● Exercise brief: The data below should be restated word for word, pictures omitted.
____
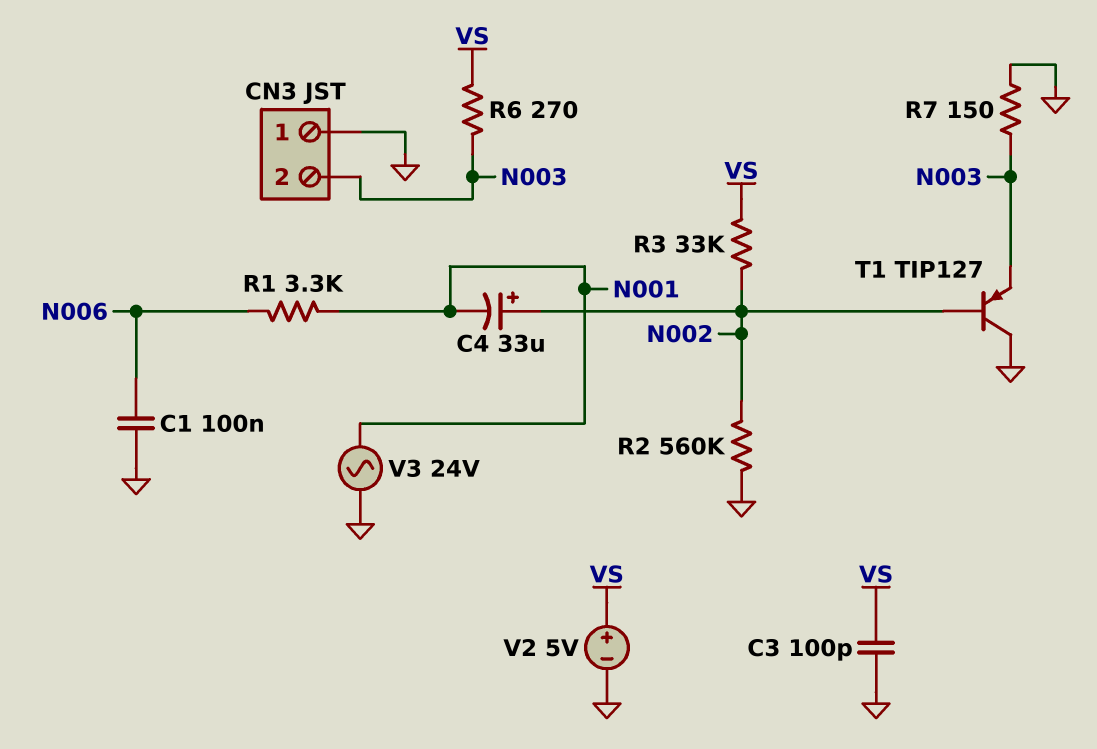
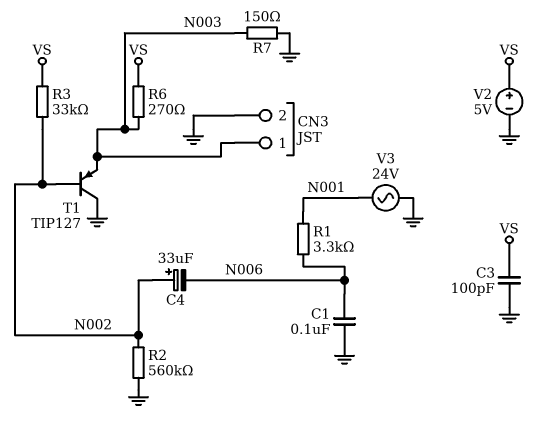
C4: 33uF (plus N002, minus N001) -> 33uF (plus N002, minus N006)
CN3 pin 1: GND -> N003
CN3 pin 2: N003 -> GND

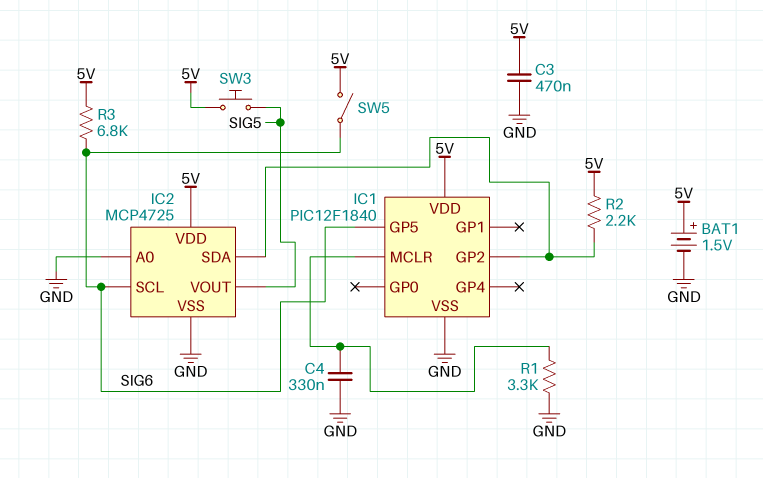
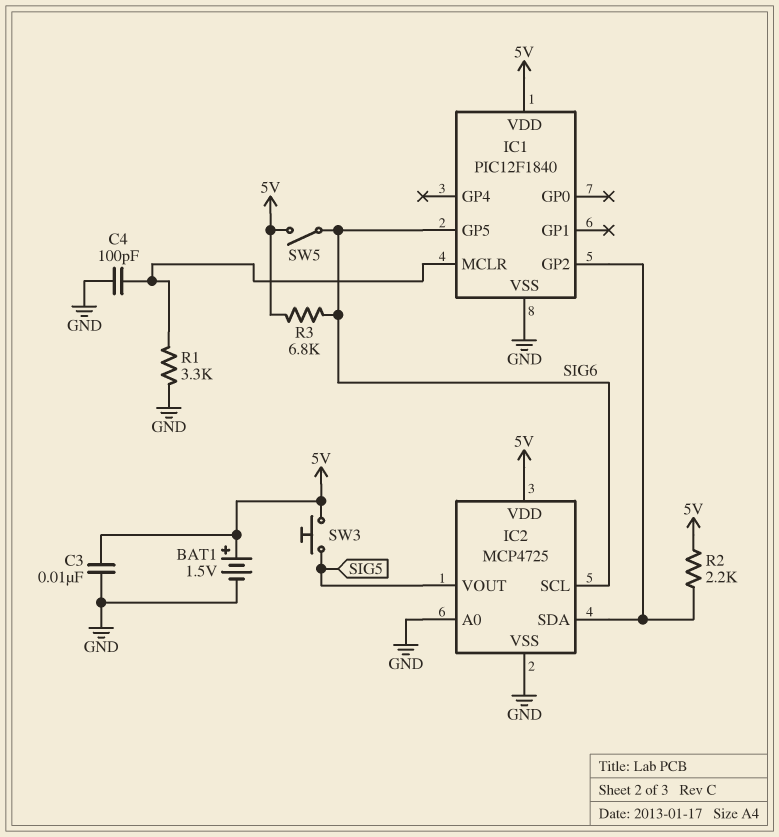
C3: 470nF (5V, GND) -> 10nF (5V, GND)
C4: 330nF (GND, IC1/MCLR) -> 100pF (GND, IC1/MCLR)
____
● Task answer:
C4: 33uF (plus N002, minus N001) -> 33uF (plus N002, minus N006)
CN3 pin 1: GND -> N003
CN3 pin 2: N003 -> GND

C3: 470nF (5V, GND) -> 10nF (5V, GND)
C4: 330nF (GND, IC1/MCLR) -> 100pF (GND, IC1/MCLR)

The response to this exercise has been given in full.